[Data for this task]
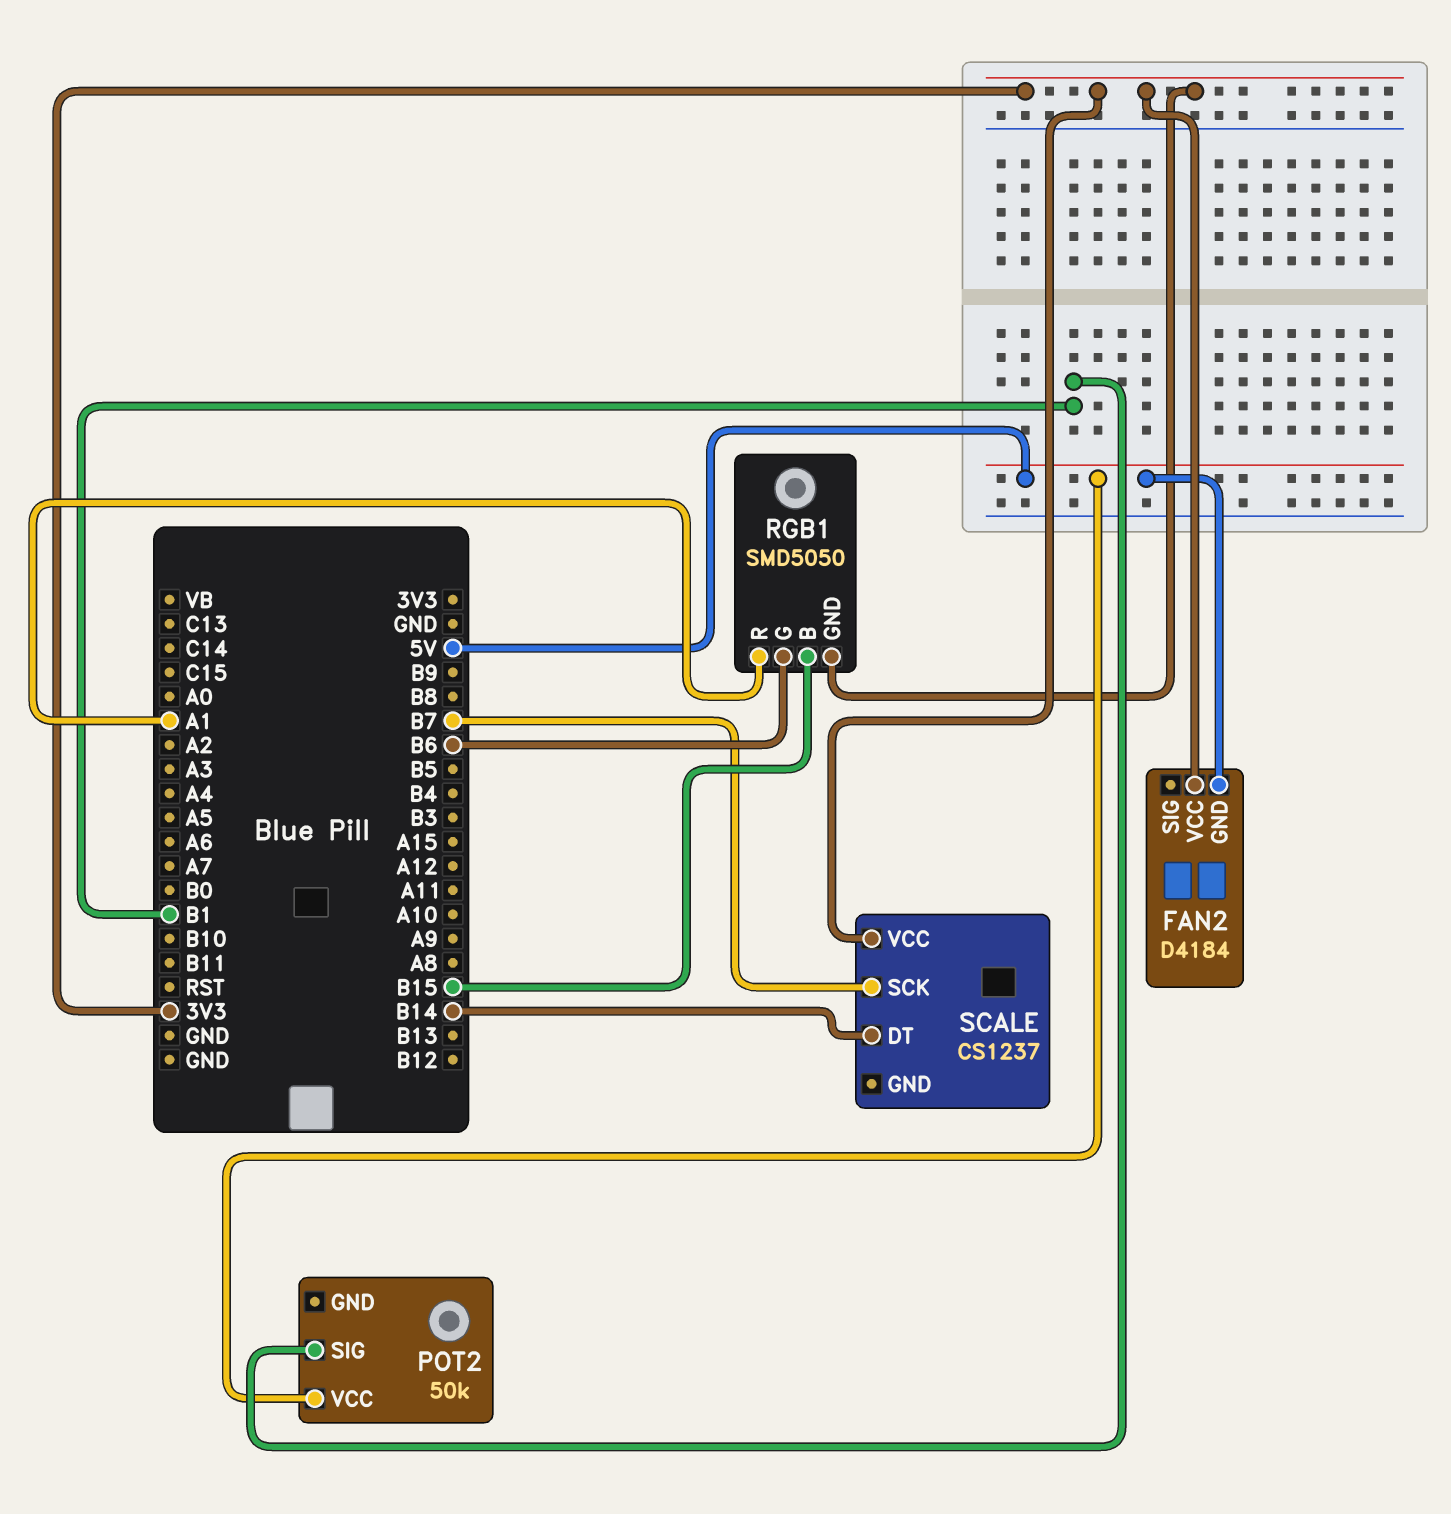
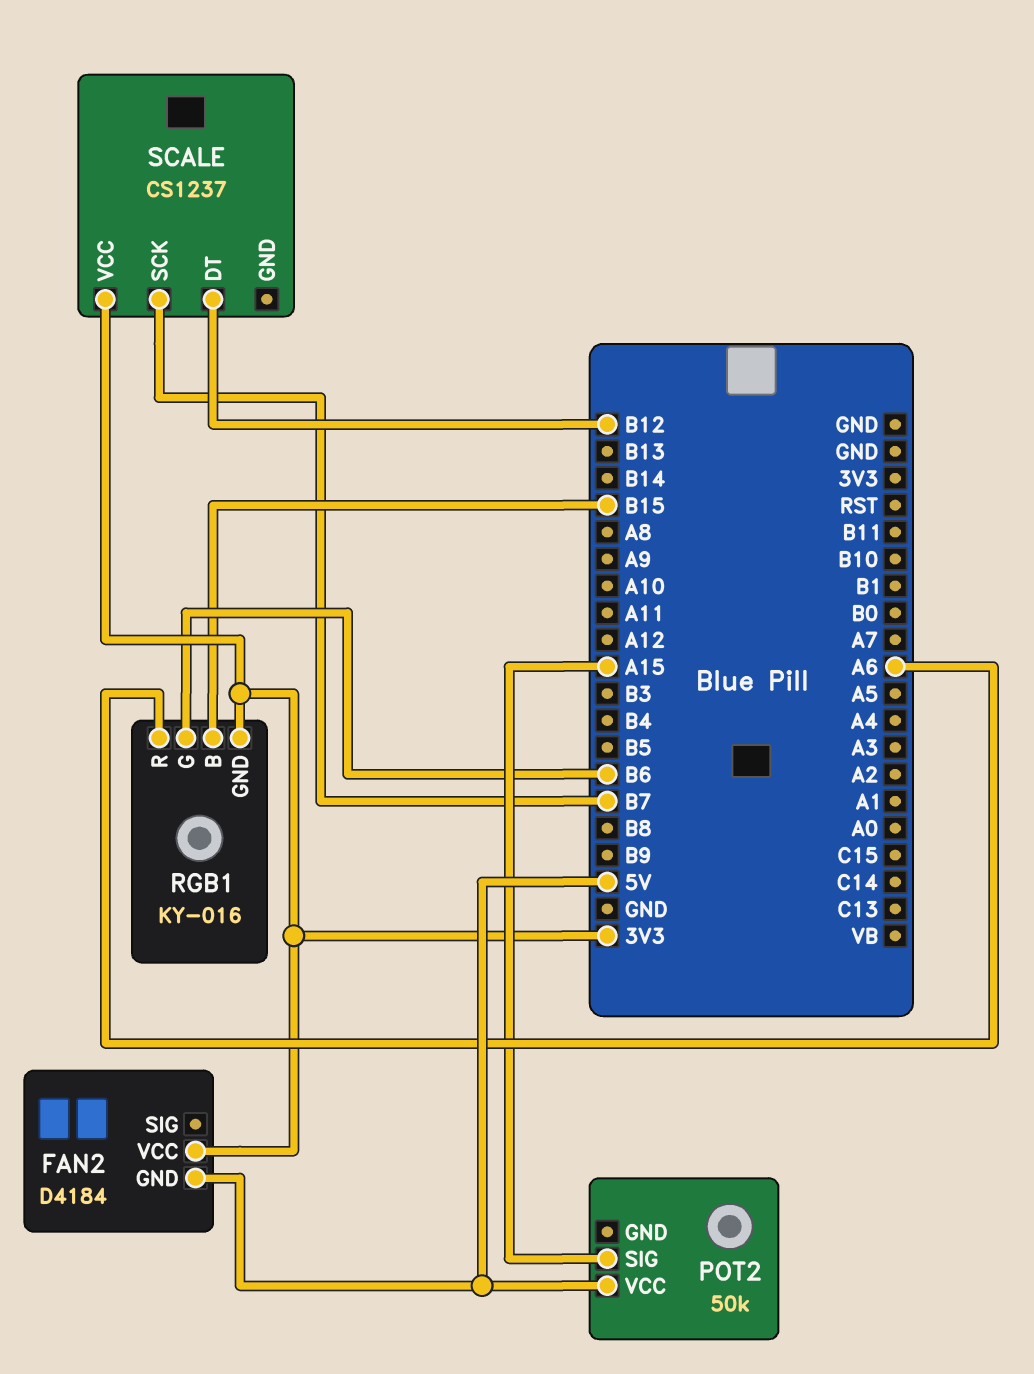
POT2 pin SIG: B1 -> A15
RGB1: SMD5050 -> KY-016
RGB1 pin R: A1 -> A6
SCALE pin DT: B14 -> B12

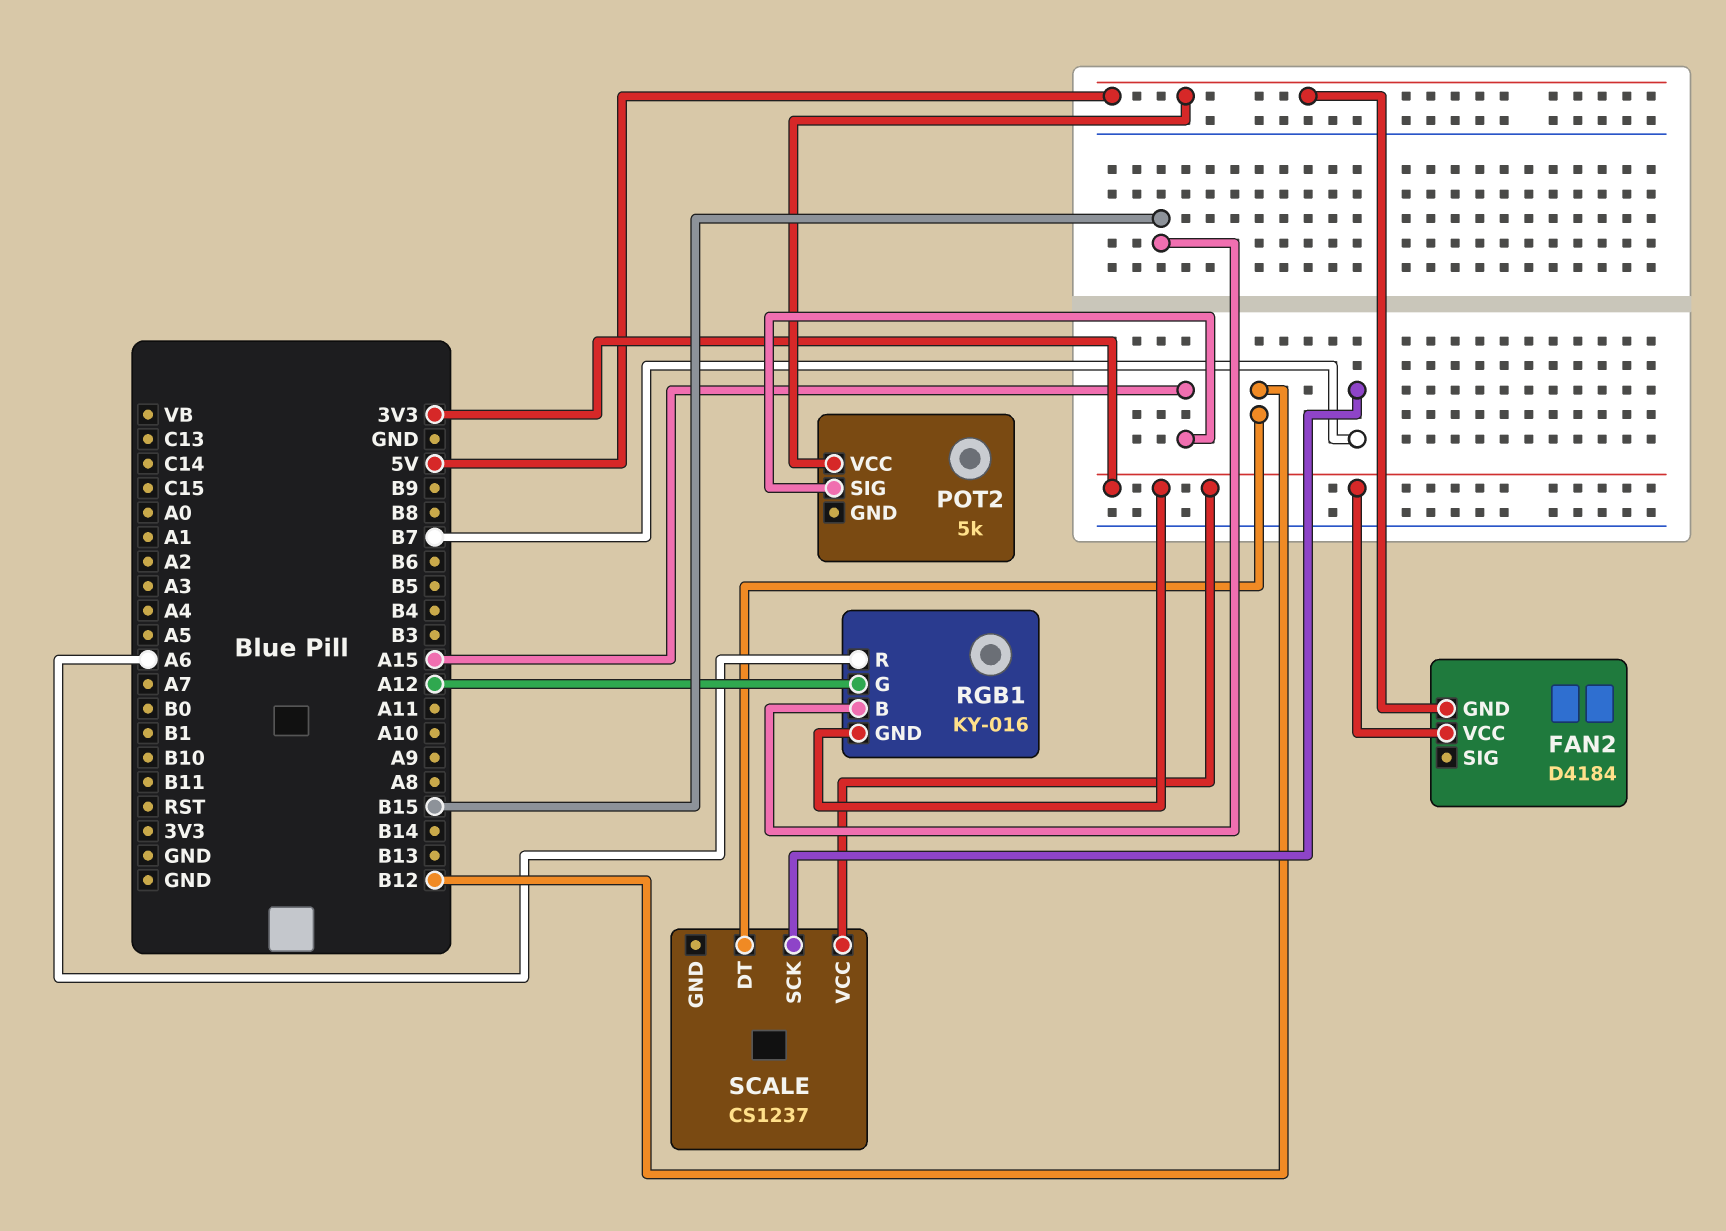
POT2: 50k -> 5k
RGB1 pin G: B6 -> A12

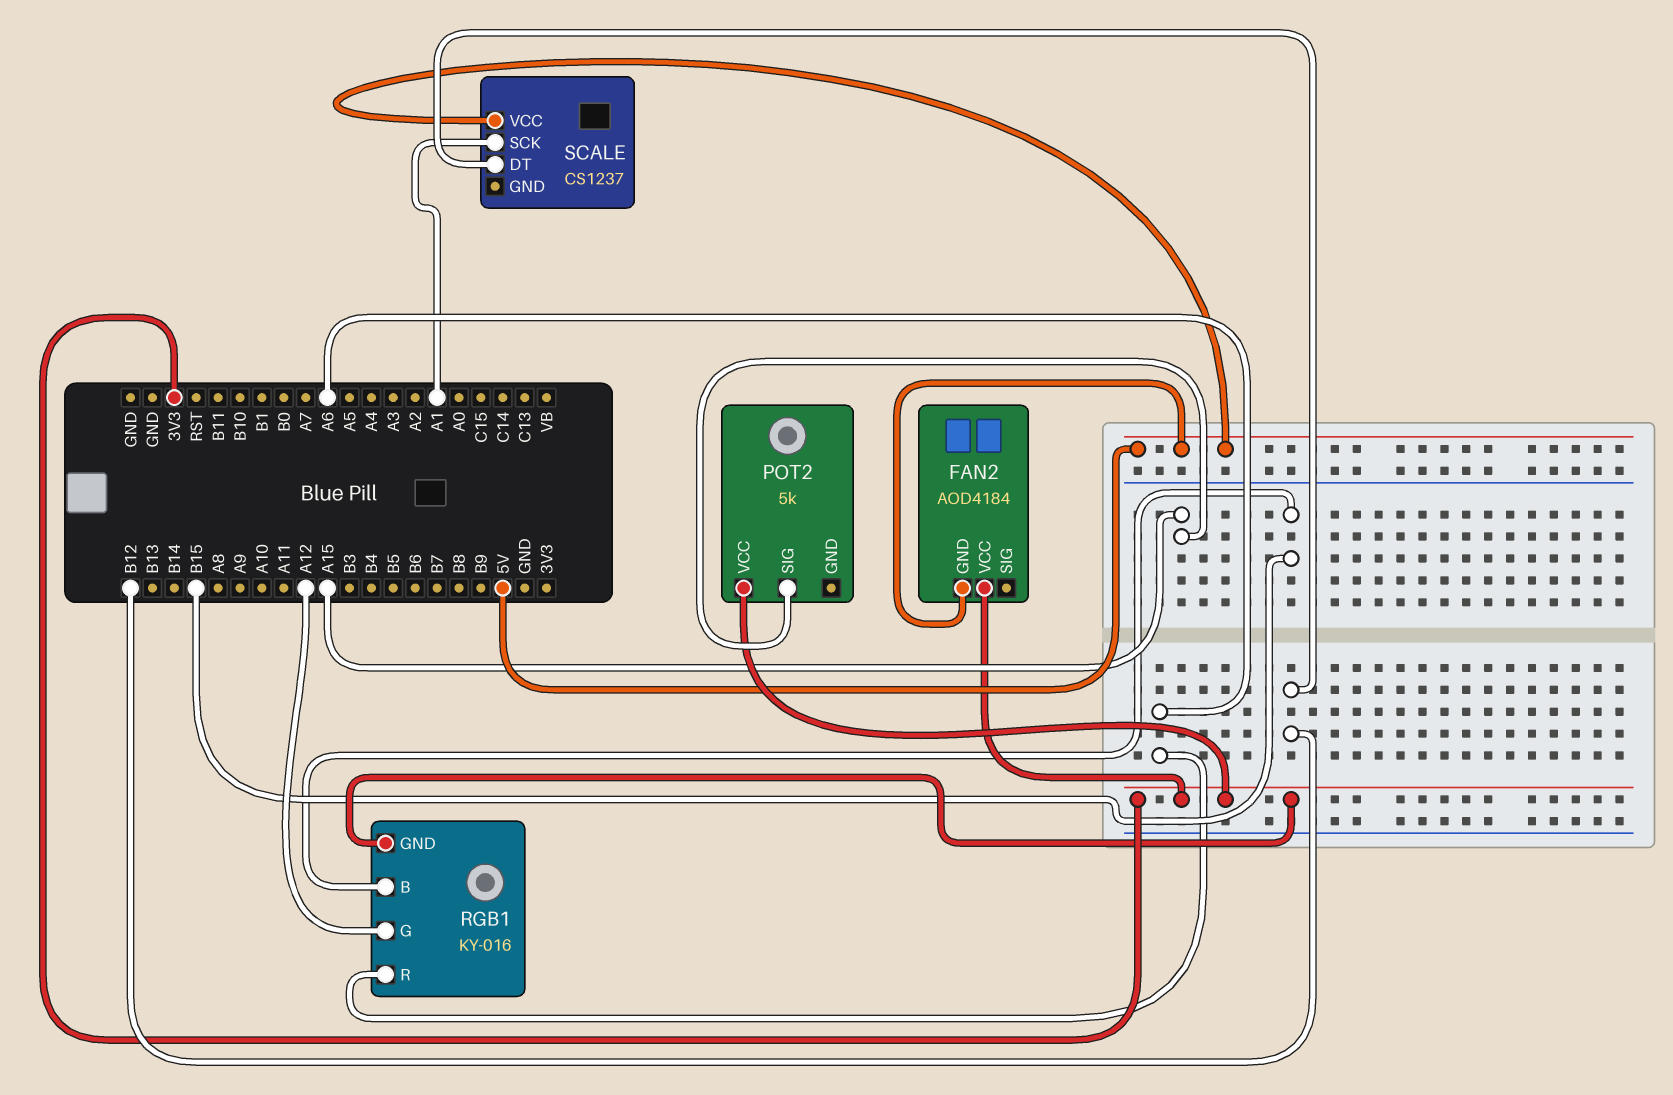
FAN2: D4184 -> AOD4184
POT2 pin VCC: 5V -> 3V3
SCALE pin SCK: B7 -> A1
SCALE pin VCC: 3V3 -> 5V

[Work item] From the material above, state how many lines hold the word "SCALE", giving nothing but the number.

[Response] 3